=== Required work ===
Once the line containing "pink house: 3 -> 4" is found in the entries below, reproduce it and every line after it, stopping at and including the line containing "turquoise teapot: 3 -> 1"; reproduce nothing else, and keep each line exact.

=== Material for this exercise ===
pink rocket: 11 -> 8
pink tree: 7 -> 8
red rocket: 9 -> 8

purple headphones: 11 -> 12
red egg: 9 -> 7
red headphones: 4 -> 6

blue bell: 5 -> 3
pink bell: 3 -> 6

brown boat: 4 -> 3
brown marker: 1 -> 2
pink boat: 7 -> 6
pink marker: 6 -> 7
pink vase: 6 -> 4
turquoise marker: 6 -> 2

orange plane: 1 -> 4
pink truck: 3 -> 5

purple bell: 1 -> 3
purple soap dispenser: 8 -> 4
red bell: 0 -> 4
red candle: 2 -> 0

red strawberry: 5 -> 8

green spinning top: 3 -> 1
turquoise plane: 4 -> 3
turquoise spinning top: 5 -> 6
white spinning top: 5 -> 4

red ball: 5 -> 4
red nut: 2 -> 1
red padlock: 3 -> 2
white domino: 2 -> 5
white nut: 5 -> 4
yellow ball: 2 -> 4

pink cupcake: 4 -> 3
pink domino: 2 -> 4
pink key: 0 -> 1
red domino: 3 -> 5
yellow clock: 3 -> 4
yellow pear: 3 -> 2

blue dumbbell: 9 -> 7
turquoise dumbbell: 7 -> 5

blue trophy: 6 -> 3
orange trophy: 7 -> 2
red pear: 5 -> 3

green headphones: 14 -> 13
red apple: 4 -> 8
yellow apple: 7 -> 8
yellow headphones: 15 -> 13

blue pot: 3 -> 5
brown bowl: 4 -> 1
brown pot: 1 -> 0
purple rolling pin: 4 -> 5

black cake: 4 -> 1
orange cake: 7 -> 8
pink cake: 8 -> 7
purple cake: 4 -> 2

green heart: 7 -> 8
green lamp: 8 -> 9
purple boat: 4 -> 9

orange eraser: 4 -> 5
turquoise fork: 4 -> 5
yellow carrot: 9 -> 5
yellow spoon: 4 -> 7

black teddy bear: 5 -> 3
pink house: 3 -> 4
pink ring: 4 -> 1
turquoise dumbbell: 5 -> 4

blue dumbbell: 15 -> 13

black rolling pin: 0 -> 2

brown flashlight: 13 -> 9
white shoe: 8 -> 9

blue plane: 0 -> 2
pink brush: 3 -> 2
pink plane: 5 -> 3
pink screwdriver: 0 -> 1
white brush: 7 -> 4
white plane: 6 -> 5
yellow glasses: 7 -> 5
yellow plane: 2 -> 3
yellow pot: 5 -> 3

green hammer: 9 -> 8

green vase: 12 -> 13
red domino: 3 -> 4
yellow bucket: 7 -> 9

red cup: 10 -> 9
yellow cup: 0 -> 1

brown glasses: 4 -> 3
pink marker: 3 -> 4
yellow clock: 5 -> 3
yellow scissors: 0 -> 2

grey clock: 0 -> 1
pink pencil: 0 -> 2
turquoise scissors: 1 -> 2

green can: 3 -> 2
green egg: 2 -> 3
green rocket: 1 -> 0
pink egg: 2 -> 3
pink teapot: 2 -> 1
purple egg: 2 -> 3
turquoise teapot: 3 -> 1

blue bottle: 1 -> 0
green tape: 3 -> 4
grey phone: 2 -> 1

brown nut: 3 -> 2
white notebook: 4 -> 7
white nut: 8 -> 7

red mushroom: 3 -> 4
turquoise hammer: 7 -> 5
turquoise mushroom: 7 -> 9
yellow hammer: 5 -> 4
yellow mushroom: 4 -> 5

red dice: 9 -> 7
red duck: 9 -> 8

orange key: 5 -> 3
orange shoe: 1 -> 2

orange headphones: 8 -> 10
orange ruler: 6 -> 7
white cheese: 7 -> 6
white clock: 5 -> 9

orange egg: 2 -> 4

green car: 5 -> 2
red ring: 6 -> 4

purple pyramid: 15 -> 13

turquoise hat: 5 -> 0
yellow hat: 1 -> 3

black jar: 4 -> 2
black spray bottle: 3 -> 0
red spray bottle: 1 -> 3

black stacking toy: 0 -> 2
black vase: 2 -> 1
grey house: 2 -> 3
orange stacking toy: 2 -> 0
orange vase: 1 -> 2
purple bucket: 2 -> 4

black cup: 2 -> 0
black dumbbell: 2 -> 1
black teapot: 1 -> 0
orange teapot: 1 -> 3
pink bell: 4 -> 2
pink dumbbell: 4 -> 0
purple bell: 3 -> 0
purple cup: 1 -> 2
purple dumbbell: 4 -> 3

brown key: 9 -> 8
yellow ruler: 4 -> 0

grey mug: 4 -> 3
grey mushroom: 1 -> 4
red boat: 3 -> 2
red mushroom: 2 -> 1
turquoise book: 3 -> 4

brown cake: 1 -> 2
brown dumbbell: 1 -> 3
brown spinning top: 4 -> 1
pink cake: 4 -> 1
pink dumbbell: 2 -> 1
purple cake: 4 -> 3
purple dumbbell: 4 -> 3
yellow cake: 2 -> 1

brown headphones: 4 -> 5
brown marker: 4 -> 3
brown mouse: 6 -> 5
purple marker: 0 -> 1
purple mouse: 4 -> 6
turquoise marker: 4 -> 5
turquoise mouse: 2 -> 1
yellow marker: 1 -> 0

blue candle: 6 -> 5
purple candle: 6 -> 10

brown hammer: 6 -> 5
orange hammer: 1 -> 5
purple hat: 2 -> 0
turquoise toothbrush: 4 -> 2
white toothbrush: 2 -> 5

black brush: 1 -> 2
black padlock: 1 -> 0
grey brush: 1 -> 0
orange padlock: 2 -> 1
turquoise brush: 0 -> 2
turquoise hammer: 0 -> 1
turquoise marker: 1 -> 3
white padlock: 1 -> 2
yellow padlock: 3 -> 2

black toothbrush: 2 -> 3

=== Answer box ===
pink house: 3 -> 4
pink ring: 4 -> 1
turquoise dumbbell: 5 -> 4

blue dumbbell: 15 -> 13

black rolling pin: 0 -> 2

brown flashlight: 13 -> 9
white shoe: 8 -> 9

blue plane: 0 -> 2
pink brush: 3 -> 2
pink plane: 5 -> 3
pink screwdriver: 0 -> 1
white brush: 7 -> 4
white plane: 6 -> 5
yellow glasses: 7 -> 5
yellow plane: 2 -> 3
yellow pot: 5 -> 3

green hammer: 9 -> 8

green vase: 12 -> 13
red domino: 3 -> 4
yellow bucket: 7 -> 9

red cup: 10 -> 9
yellow cup: 0 -> 1

brown glasses: 4 -> 3
pink marker: 3 -> 4
yellow clock: 5 -> 3
yellow scissors: 0 -> 2

grey clock: 0 -> 1
pink pencil: 0 -> 2
turquoise scissors: 1 -> 2

green can: 3 -> 2
green egg: 2 -> 3
green rocket: 1 -> 0
pink egg: 2 -> 3
pink teapot: 2 -> 1
purple egg: 2 -> 3
turquoise teapot: 3 -> 1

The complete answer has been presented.